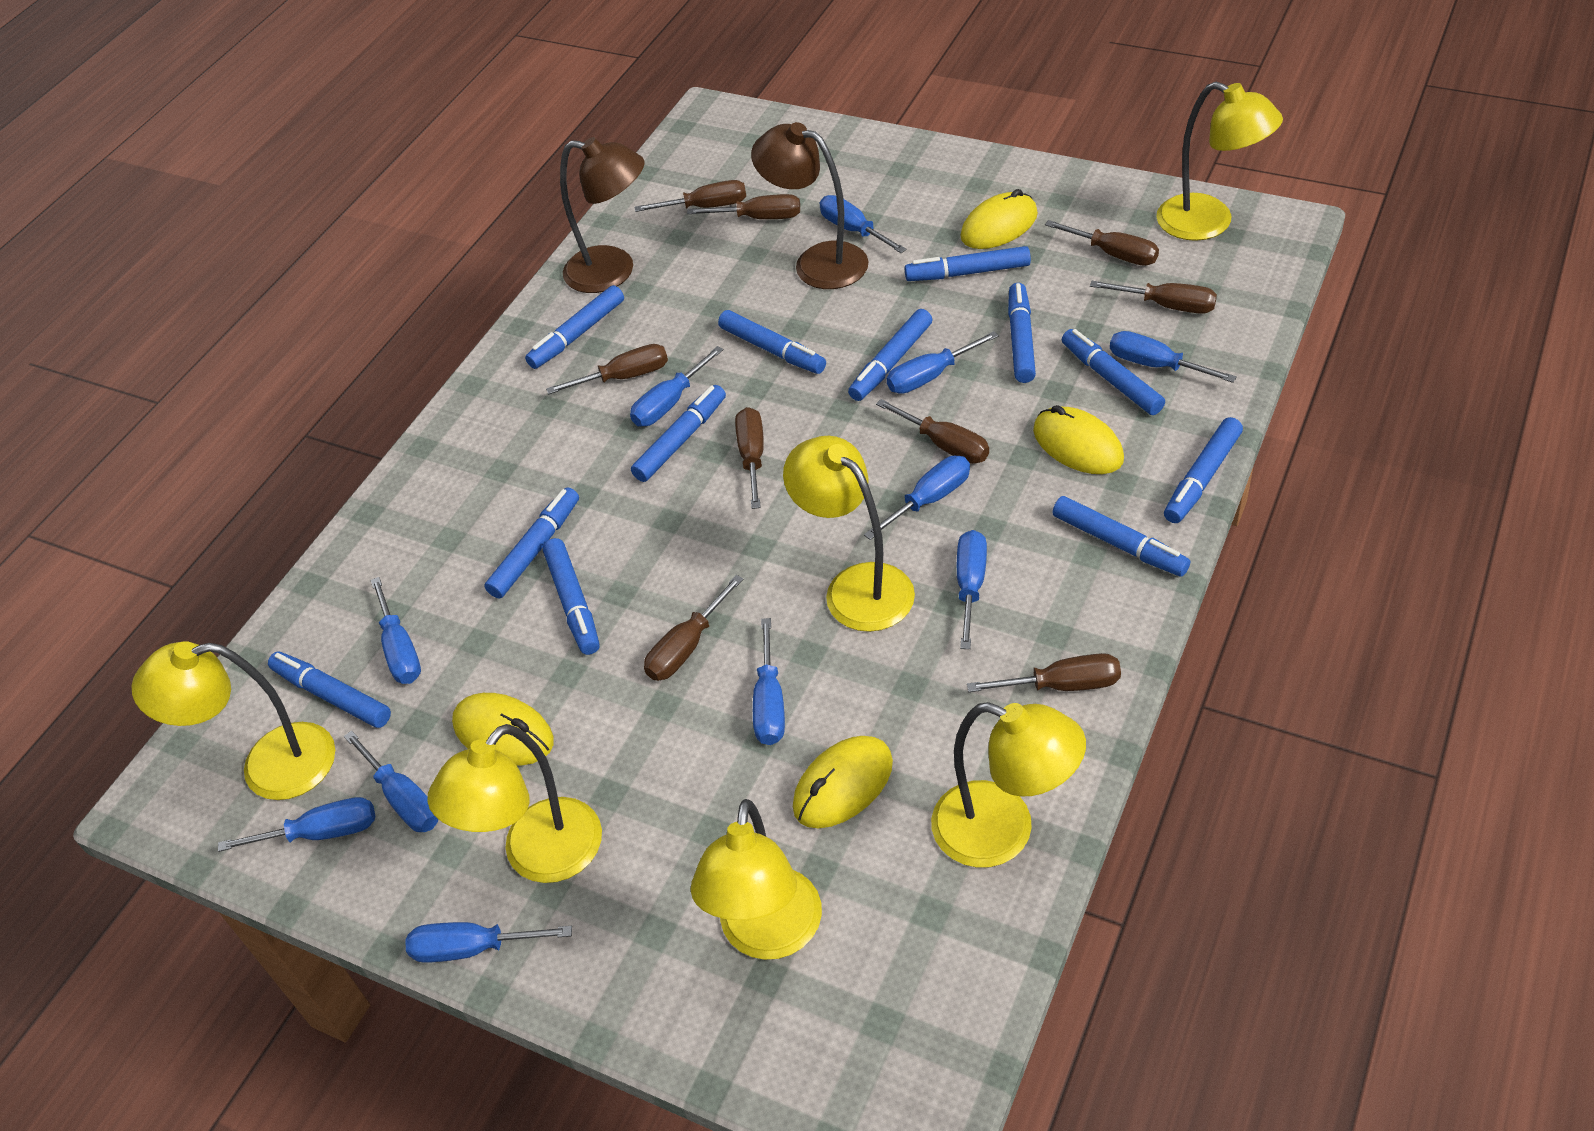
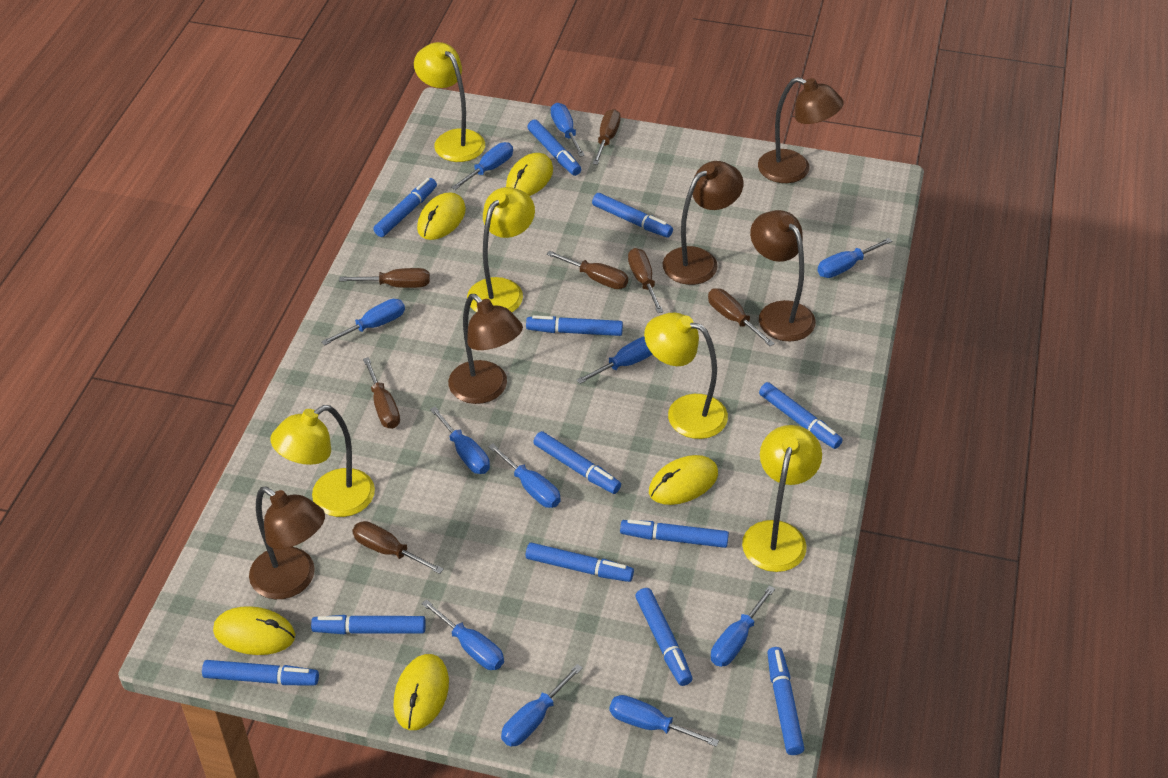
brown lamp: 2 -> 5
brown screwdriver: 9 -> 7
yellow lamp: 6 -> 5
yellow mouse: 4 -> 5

==

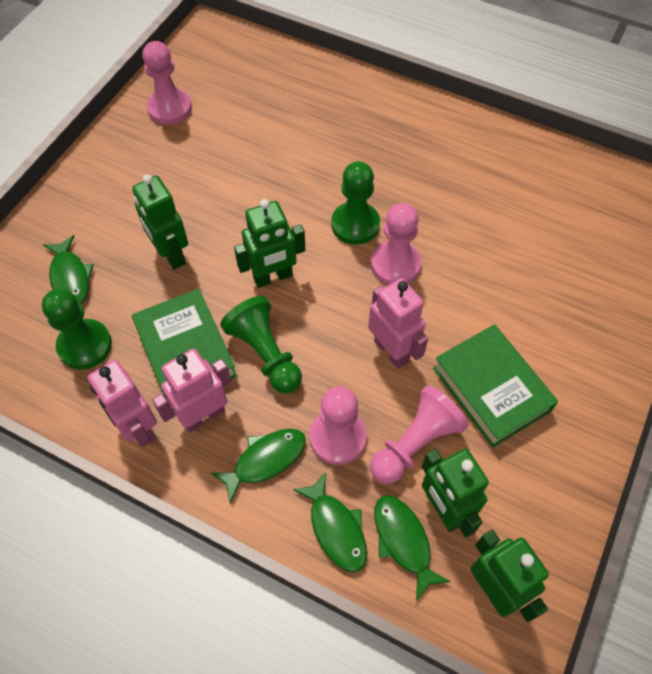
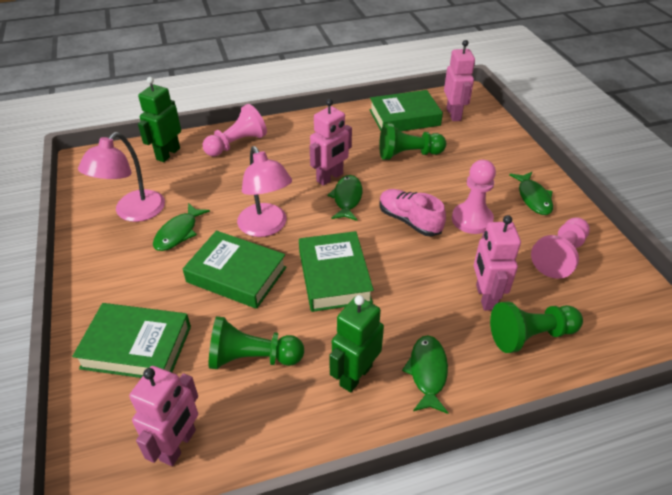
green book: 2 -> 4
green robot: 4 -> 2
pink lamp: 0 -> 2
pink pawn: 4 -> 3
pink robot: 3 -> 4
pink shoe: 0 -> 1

TASK TO COMPLETE:
Output exactly the lines of the material above from the one containing "brown screwdriver: 9 -> 7" up to and including the one containing "yellow mouse: 4 -> 5".

EXERCISE OUTPUT:
brown screwdriver: 9 -> 7
yellow lamp: 6 -> 5
yellow mouse: 4 -> 5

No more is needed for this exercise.